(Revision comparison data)

+===+

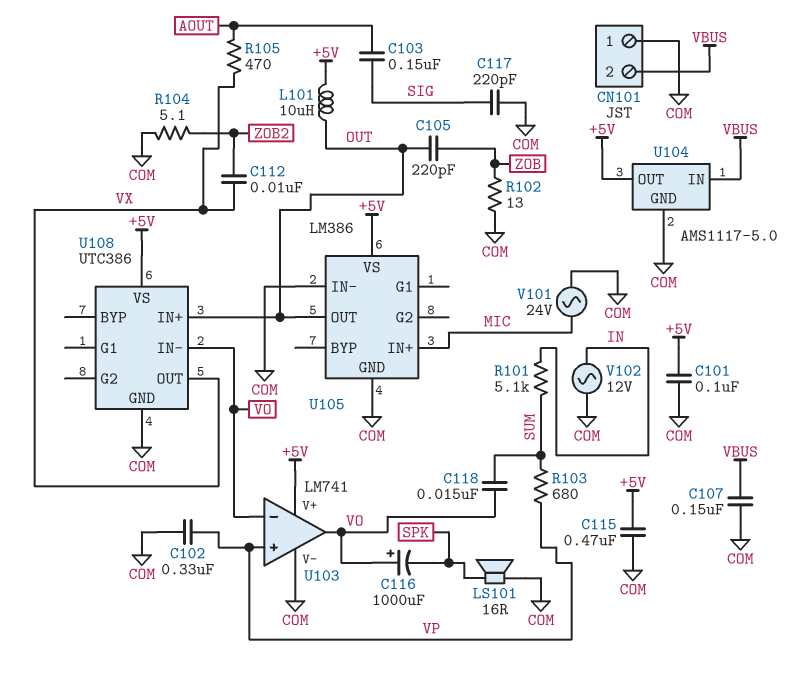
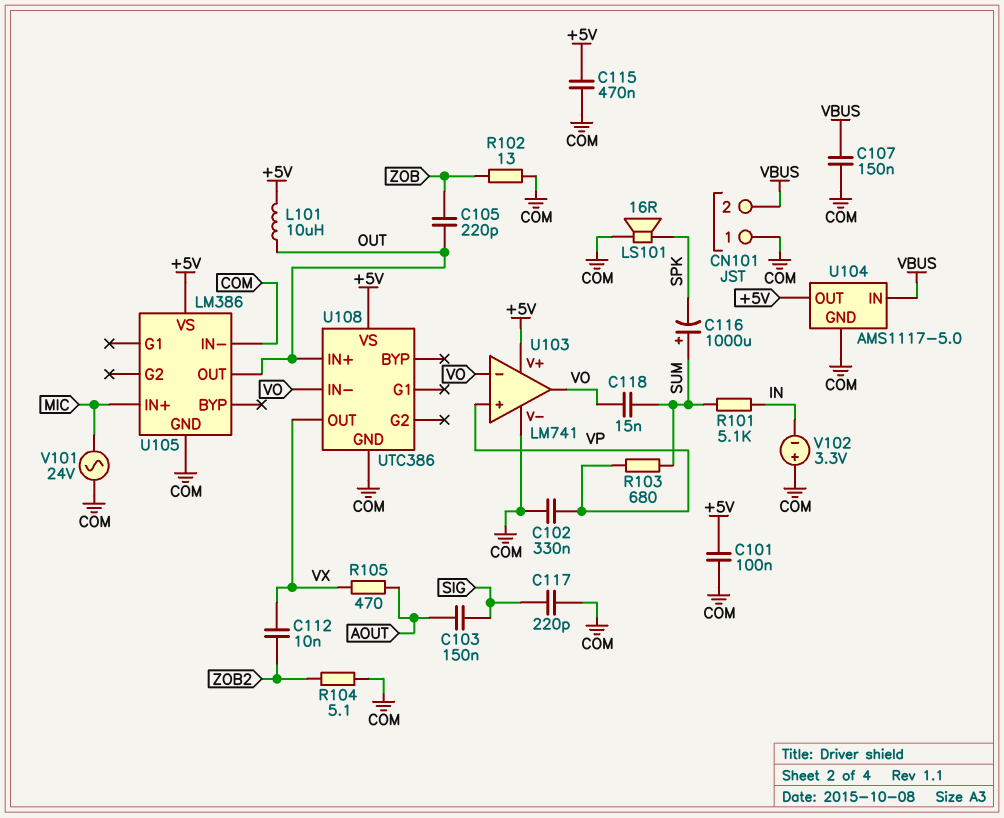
C116: 1000uF (plus VO, minus SPK) -> 1000uF (plus SUM, minus SPK)
V102: AC 12V (COM, IN) -> 3.3V (plus COM, minus IN)

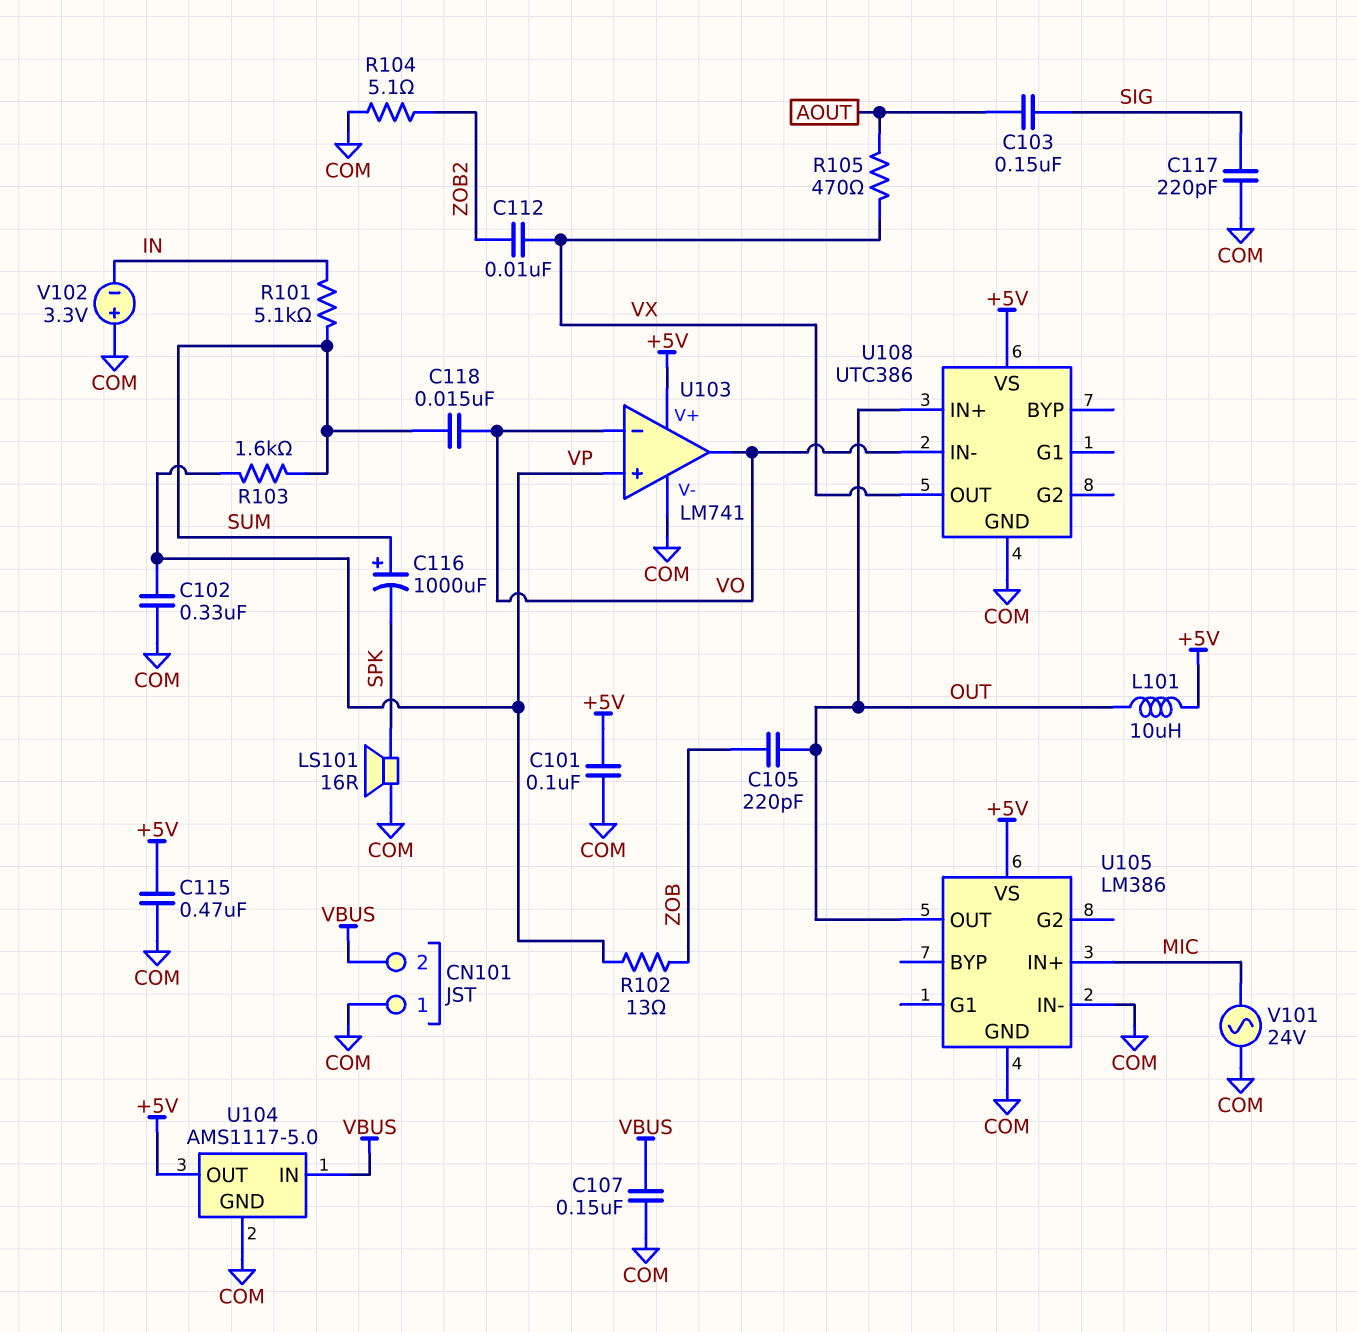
R102: 13 (COM, ZOB) -> 13 (VP, ZOB)
R103: 680 (SUM, VP) -> 1.6k (SUM, VP)

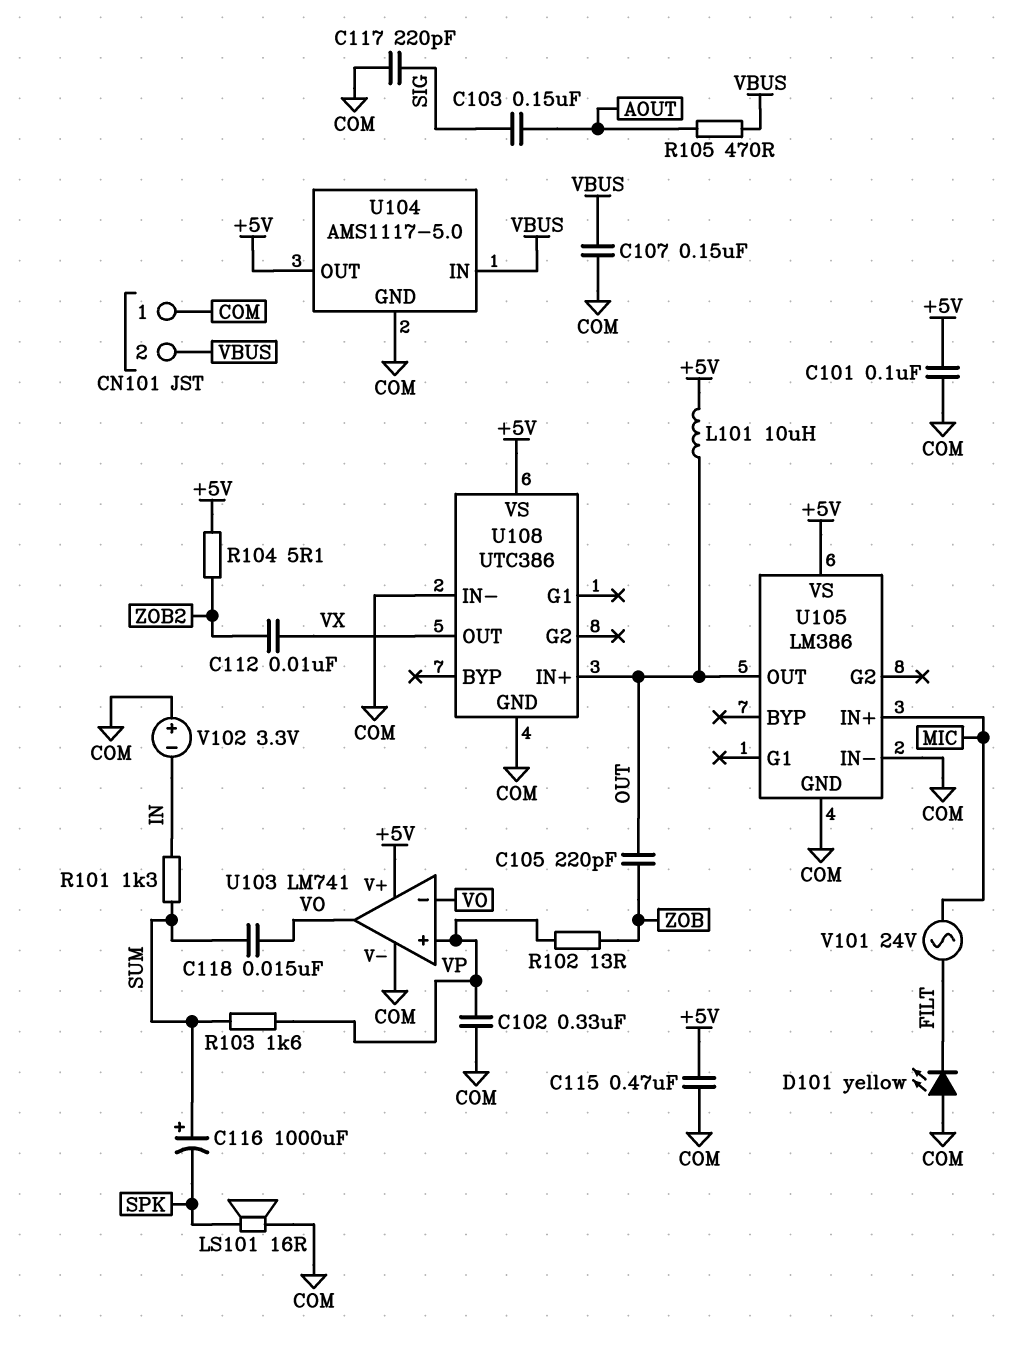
D101: none -> LED yellow (A COM, K FILT)
R101: 5.1k (IN, SUM) -> 1.3k (IN, SUM)
R104: 5.1 (COM, ZOB2) -> 5.1 (+5V, ZOB2)
R105: 470 (AOUT, VX) -> 470 (AOUT, VBUS)
U108 pin IN-: VO -> COM
V101: AC 24V (COM, MIC) -> AC 24V (FILT, MIC)

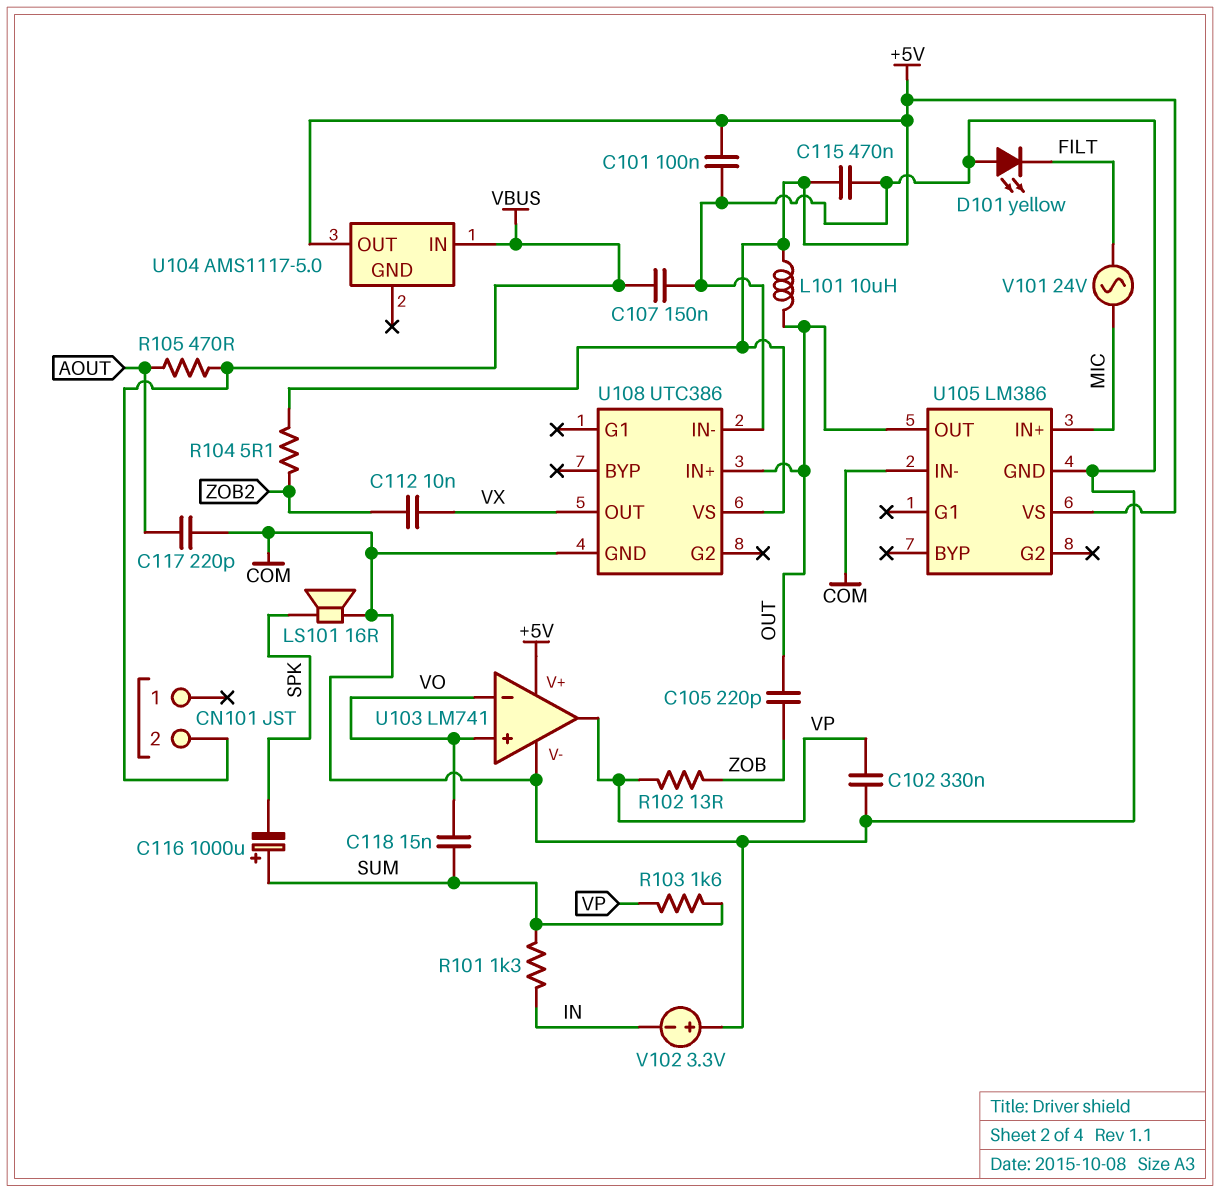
C103: 150nF (AOUT, SIG) -> none
C117: 220pF (COM, SIG) -> 220pF (AOUT, COM)
CN101 pin 1: COM -> none
U103 pin in+: VP -> VO
U103 pin out: VO -> VP
U104 pin GND: COM -> none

+===+

Work instruction: Using the records above, output their complete text exactly, minus any images.

Your response:
C116: 1000uF (plus VO, minus SPK) -> 1000uF (plus SUM, minus SPK)
V102: AC 12V (COM, IN) -> 3.3V (plus COM, minus IN)

R102: 13 (COM, ZOB) -> 13 (VP, ZOB)
R103: 680 (SUM, VP) -> 1.6k (SUM, VP)

D101: none -> LED yellow (A COM, K FILT)
R101: 5.1k (IN, SUM) -> 1.3k (IN, SUM)
R104: 5.1 (COM, ZOB2) -> 5.1 (+5V, ZOB2)
R105: 470 (AOUT, VX) -> 470 (AOUT, VBUS)
U108 pin IN-: VO -> COM
V101: AC 24V (COM, MIC) -> AC 24V (FILT, MIC)

C103: 150nF (AOUT, SIG) -> none
C117: 220pF (COM, SIG) -> 220pF (AOUT, COM)
CN101 pin 1: COM -> none
U103 pin in+: VP -> VO
U103 pin out: VO -> VP
U104 pin GND: COM -> none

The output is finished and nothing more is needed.